TASK REQUIREMENTS: Output the line containing "appeared: budzik/niebieski [696 148 760 202]" and each line after it through the end of the data, exactly as written, with pictures left out.

DATA:
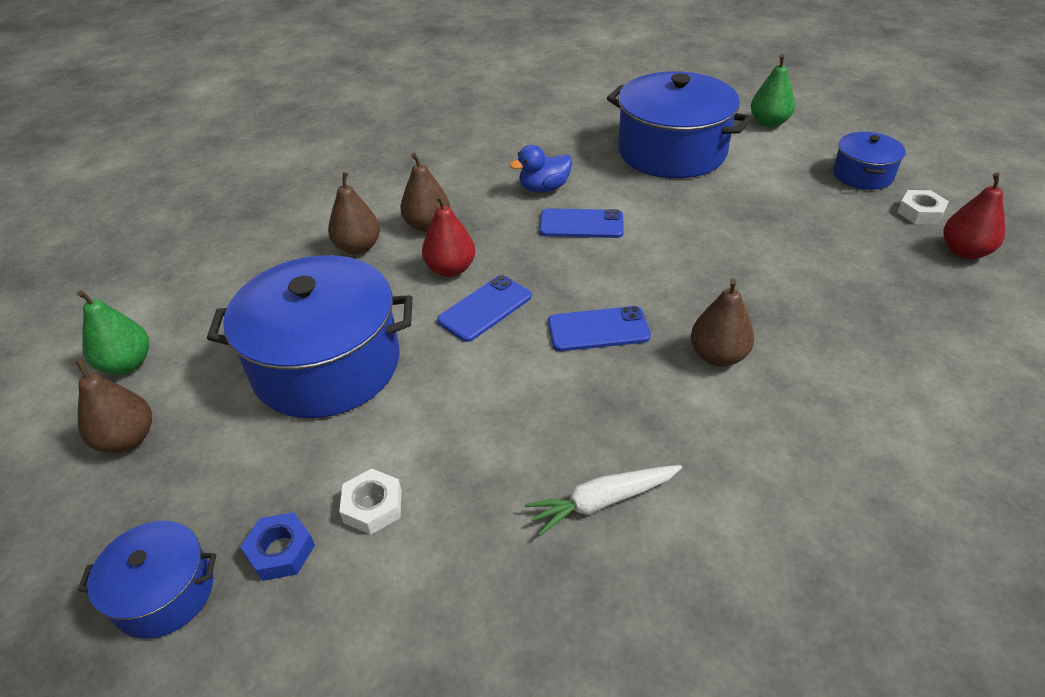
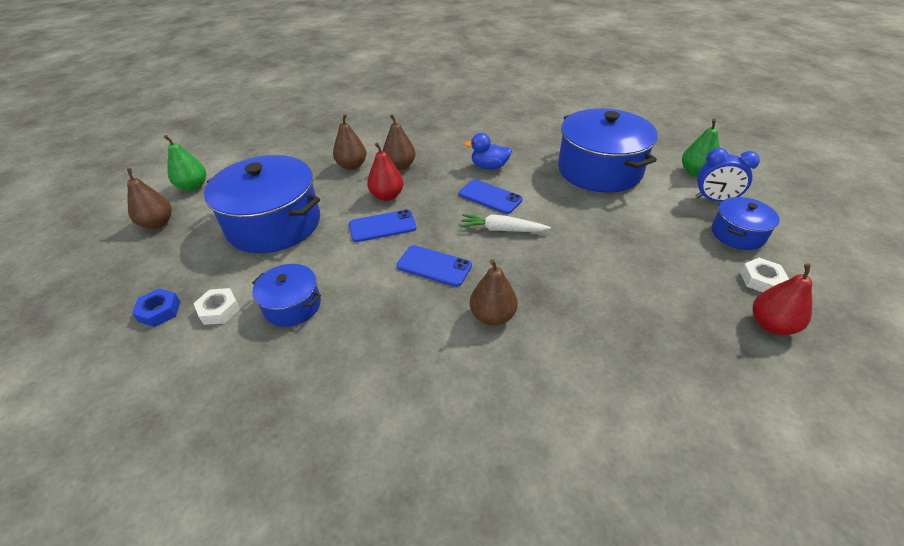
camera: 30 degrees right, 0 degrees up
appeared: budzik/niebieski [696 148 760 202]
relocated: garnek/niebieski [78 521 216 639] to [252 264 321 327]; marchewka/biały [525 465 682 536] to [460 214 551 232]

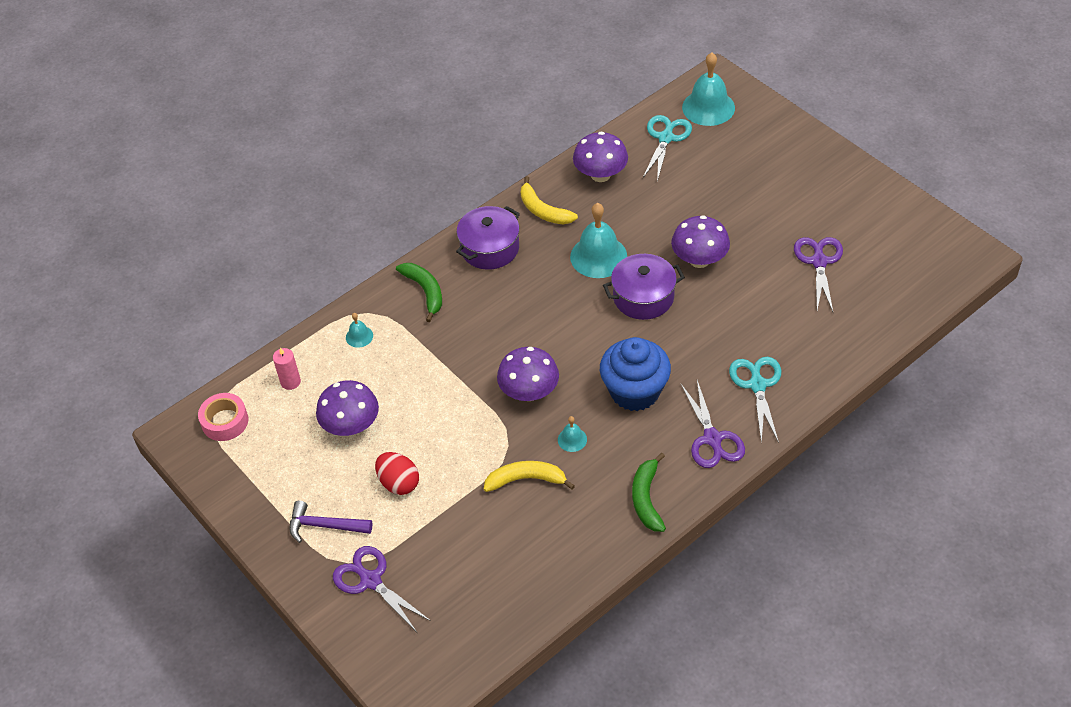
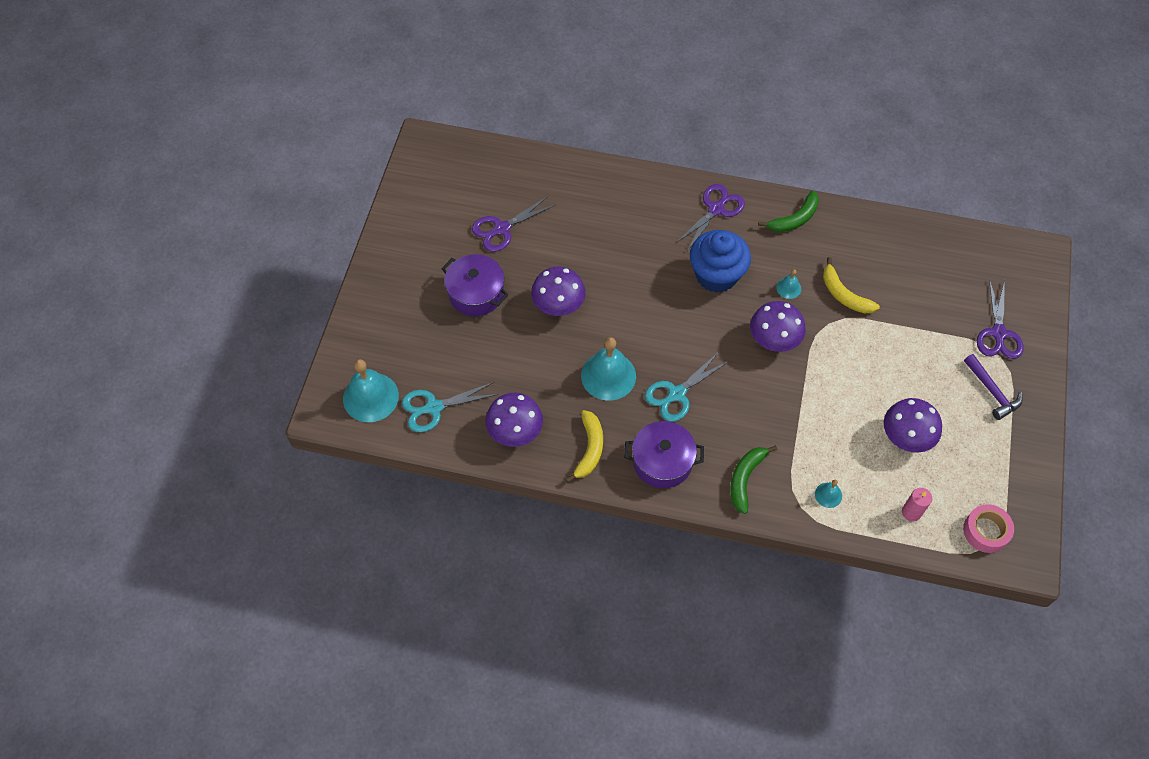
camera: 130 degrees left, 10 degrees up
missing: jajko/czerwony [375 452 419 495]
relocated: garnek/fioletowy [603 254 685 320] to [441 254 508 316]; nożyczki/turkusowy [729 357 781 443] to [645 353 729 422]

TASK SOLUTION:
appeared: budzik/niebieski [696 148 760 202]
relocated: garnek/niebieski [78 521 216 639] to [252 264 321 327]; marchewka/biały [525 465 682 536] to [460 214 551 232]

camera: 130 degrees left, 10 degrees up
missing: jajko/czerwony [375 452 419 495]
relocated: garnek/fioletowy [603 254 685 320] to [441 254 508 316]; nożyczki/turkusowy [729 357 781 443] to [645 353 729 422]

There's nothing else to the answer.